Reproduce the data below line by line, from its first line to the line with "replace: light bulb", both included, and nothing past that point.
Start of Stored data
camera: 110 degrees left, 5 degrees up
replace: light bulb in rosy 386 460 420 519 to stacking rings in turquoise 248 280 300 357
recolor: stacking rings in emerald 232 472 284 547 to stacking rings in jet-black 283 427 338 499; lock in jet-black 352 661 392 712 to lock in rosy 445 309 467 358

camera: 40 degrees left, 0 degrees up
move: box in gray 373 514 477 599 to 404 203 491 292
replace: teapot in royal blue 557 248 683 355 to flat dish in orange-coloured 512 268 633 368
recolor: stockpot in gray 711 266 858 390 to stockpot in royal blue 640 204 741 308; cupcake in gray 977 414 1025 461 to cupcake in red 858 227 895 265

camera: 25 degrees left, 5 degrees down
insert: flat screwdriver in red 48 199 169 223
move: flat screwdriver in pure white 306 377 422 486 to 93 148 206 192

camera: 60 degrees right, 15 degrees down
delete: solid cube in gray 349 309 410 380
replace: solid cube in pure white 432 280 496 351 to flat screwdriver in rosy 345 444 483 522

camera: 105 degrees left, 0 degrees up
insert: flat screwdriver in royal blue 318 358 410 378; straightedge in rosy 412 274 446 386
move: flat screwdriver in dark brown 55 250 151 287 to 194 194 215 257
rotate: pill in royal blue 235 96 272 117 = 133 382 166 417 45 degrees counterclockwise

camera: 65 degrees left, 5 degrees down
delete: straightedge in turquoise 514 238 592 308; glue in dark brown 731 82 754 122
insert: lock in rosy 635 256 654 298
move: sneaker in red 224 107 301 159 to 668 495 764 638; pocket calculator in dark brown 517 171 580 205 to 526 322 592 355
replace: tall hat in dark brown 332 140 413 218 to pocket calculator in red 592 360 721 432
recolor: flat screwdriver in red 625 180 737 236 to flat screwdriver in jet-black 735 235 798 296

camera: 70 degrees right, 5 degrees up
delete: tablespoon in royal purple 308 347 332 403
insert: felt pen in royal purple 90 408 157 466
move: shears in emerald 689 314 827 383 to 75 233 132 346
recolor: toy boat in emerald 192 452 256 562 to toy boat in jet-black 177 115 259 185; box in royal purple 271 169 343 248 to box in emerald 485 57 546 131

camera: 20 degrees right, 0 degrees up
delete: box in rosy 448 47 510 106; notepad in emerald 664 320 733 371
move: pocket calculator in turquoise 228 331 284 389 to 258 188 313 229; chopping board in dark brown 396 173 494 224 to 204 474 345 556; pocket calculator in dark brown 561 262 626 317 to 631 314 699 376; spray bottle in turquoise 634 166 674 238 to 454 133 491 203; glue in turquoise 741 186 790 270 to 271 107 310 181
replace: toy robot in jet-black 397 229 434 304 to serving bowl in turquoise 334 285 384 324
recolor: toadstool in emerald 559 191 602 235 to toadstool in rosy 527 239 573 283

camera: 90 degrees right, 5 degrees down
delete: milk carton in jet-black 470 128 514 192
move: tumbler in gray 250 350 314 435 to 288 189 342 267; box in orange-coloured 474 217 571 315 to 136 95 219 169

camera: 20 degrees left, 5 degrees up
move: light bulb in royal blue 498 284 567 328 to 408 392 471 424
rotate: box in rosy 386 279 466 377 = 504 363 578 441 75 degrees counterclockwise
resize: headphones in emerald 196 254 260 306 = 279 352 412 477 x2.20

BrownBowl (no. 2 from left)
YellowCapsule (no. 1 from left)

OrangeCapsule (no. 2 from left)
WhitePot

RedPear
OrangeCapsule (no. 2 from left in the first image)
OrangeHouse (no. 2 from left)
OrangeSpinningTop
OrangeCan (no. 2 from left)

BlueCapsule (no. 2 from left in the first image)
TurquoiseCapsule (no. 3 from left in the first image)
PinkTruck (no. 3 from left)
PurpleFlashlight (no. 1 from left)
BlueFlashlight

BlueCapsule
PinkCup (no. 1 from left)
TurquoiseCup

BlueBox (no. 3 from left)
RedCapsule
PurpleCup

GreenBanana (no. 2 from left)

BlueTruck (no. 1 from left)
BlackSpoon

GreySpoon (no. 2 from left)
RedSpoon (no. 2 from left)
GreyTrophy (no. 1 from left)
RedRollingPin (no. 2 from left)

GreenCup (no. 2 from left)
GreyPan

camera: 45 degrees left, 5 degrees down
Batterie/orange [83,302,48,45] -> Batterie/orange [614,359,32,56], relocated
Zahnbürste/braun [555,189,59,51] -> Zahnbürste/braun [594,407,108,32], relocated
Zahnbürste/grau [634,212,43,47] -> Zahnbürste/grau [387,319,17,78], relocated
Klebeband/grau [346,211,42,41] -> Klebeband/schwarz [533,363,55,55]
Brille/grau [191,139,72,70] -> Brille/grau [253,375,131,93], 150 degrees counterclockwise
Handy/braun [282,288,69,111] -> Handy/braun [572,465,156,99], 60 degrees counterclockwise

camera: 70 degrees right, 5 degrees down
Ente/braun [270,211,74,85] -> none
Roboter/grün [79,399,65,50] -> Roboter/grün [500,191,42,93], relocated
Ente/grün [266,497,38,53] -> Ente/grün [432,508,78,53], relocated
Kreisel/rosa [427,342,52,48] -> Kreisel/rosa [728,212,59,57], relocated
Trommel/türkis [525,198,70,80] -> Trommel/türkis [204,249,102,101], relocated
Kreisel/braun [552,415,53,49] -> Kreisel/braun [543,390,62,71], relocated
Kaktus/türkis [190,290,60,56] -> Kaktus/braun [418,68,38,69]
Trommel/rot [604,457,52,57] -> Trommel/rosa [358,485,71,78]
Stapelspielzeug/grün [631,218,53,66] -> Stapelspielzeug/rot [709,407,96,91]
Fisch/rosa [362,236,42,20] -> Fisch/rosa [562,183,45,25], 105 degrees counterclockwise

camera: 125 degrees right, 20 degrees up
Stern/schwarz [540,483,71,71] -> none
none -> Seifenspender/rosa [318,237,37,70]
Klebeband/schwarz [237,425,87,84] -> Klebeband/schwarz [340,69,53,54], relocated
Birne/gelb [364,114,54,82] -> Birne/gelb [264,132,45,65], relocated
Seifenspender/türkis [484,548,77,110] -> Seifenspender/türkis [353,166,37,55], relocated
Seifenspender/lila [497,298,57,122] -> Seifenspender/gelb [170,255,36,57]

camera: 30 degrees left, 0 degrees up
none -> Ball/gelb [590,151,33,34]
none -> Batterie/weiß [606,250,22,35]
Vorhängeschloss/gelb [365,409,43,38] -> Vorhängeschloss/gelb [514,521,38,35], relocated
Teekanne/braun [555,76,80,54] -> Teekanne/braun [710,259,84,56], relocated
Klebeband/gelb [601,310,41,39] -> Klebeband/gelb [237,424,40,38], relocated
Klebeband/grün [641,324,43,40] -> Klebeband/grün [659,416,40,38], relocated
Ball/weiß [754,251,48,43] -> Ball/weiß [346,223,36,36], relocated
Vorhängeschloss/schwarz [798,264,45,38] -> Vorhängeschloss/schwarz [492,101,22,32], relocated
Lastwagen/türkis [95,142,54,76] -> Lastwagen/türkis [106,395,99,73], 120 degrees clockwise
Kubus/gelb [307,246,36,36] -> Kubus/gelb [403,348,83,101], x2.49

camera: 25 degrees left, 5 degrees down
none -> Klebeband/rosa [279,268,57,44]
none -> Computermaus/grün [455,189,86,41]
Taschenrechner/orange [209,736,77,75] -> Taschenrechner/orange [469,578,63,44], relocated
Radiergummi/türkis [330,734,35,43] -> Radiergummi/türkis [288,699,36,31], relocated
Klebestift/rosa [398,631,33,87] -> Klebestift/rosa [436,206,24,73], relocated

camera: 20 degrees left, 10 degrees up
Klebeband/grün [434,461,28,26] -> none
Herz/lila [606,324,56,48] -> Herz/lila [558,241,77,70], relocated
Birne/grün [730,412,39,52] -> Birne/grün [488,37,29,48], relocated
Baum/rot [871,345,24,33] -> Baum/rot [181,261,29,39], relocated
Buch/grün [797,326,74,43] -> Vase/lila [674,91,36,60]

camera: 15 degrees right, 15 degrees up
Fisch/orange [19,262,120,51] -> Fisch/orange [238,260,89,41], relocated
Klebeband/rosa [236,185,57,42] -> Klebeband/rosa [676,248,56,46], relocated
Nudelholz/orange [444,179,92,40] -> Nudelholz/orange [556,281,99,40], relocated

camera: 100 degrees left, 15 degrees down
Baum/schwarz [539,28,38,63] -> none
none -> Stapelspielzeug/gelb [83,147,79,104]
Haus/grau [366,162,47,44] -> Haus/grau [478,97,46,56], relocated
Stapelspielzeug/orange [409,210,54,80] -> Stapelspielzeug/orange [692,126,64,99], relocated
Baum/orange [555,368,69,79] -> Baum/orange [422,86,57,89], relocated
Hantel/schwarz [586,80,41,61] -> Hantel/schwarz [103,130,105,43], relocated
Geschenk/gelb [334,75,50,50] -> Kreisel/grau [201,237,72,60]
End of Stored data
#### Solved problem
camera: 110 degrees left, 5 degrees up
replace: light bulb in rosy 386 460 420 519 to stacking rings in turquoise 248 280 300 357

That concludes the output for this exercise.